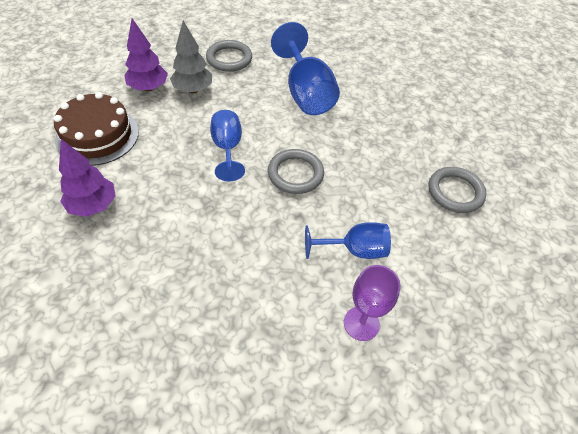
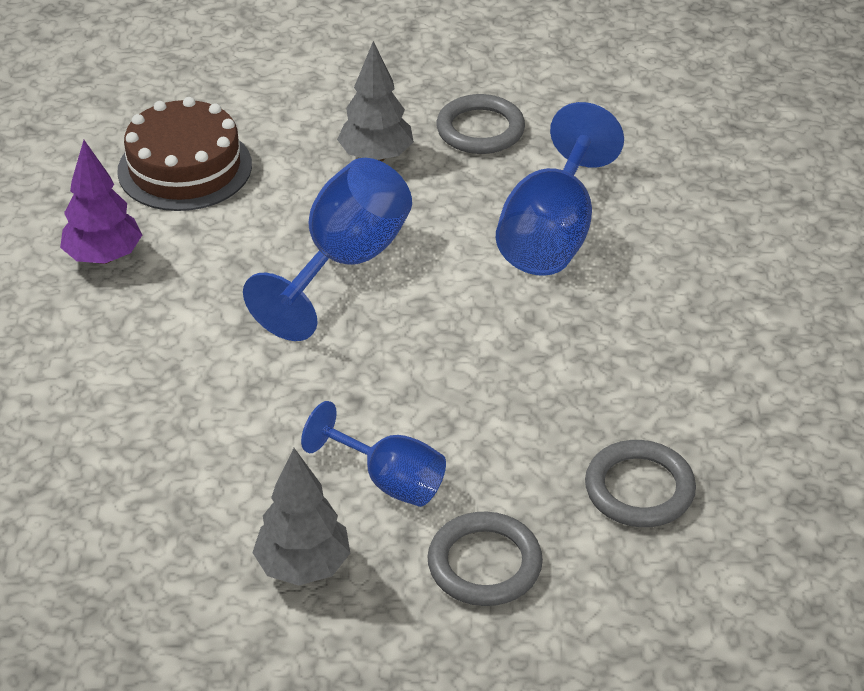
camera: 40 degrees right, 10 degrees down
(148, 88) = (313, 128): purple tree -> none
(227, 148) = (345, 263): blue goblet -> blue goblet, size x1.60
(295, 174) = (409, 343): grey ring -> grey ring (484, 564)
(361, 323) = (303, 566): purple goblet -> grey tree

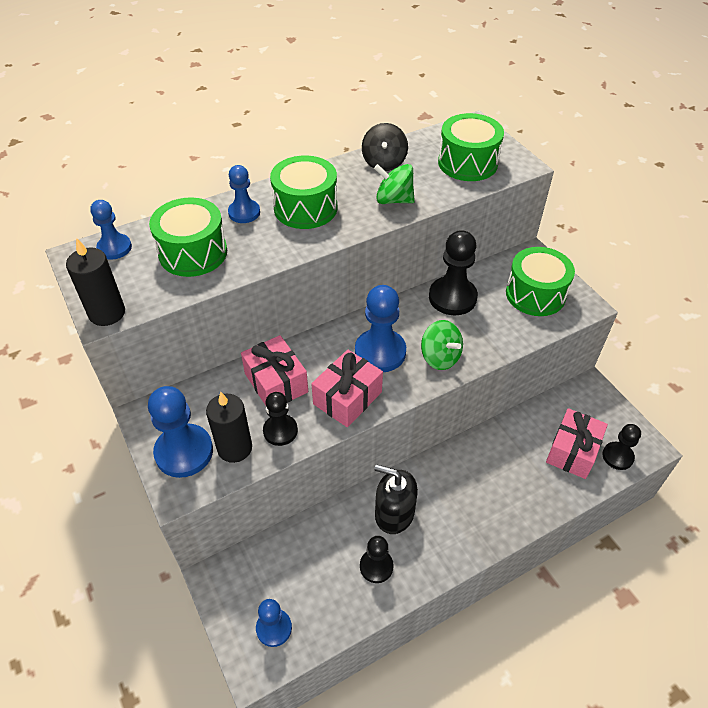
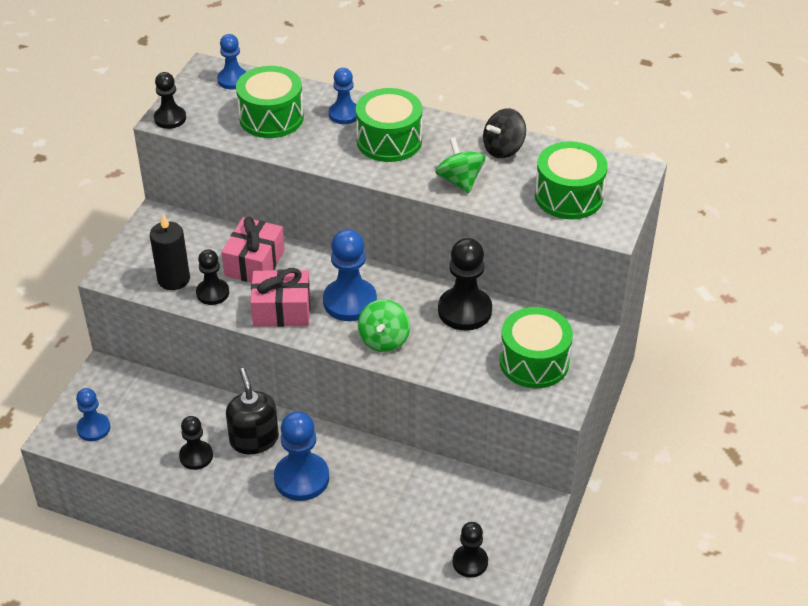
camera: 50 degrees right, 5 degrees down
(107, 313) = (170, 118): black candle -> black pawn
(184, 452) = (145, 257): blue pawn -> blue pawn (301, 478)
(572, 451) = (441, 526): pink gift -> none

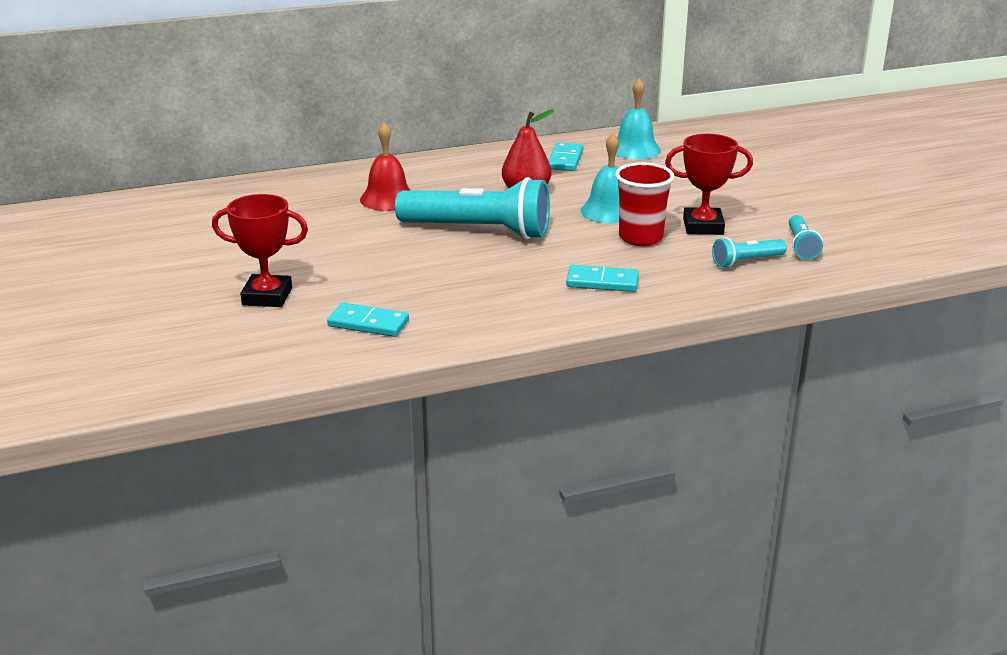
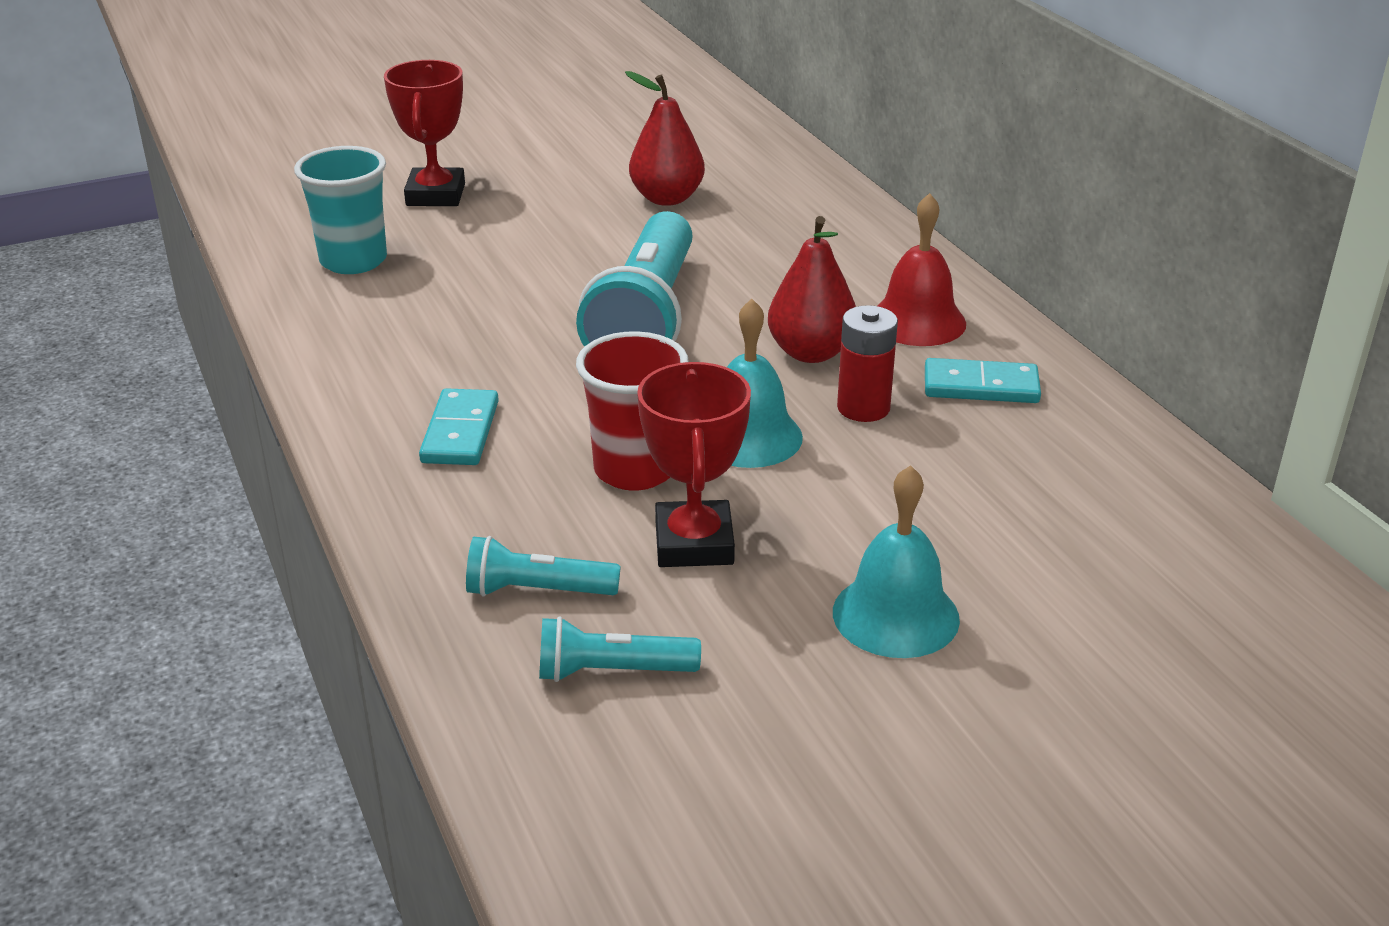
camera: 85 degrees right, 5 degrees up
(313, 220) = (667, 198): none -> red pear
(368, 323) = (353, 261): turquoise domino -> turquoise cup
(388, 199) = (754, 241): red bell -> red bell (917, 321)
(583, 185) = (863, 408): none -> red battery
(635, 149) = (1075, 465): turquoise bell -> turquoise bell (895, 615)
(746, 261) = (537, 591): turquoise flashlight -> turquoise flashlight turned 60 degrees counterclockwise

### Problem
The copy must reproduce the listing above verbatim and contain no pictures.

### Reply to the task
camera: 40 degrees right, 10 degrees down
(148, 88) = (313, 128): purple tree -> none
(227, 148) = (345, 263): blue goblet -> blue goblet, size x1.60
(295, 174) = (409, 343): grey ring -> grey ring (484, 564)
(361, 323) = (303, 566): purple goblet -> grey tree

camera: 50 degrees right, 5 degrees down
(107, 313) = (170, 118): black candle -> black pawn
(184, 452) = (145, 257): blue pawn -> blue pawn (301, 478)
(572, 451) = (441, 526): pink gift -> none

camera: 85 degrees right, 5 degrees up
(313, 220) = (667, 198): none -> red pear
(368, 323) = (353, 261): turquoise domino -> turquoise cup
(388, 199) = (754, 241): red bell -> red bell (917, 321)
(583, 185) = (863, 408): none -> red battery
(635, 149) = (1075, 465): turquoise bell -> turquoise bell (895, 615)
(746, 261) = (537, 591): turquoise flashlight -> turquoise flashlight turned 60 degrees counterclockwise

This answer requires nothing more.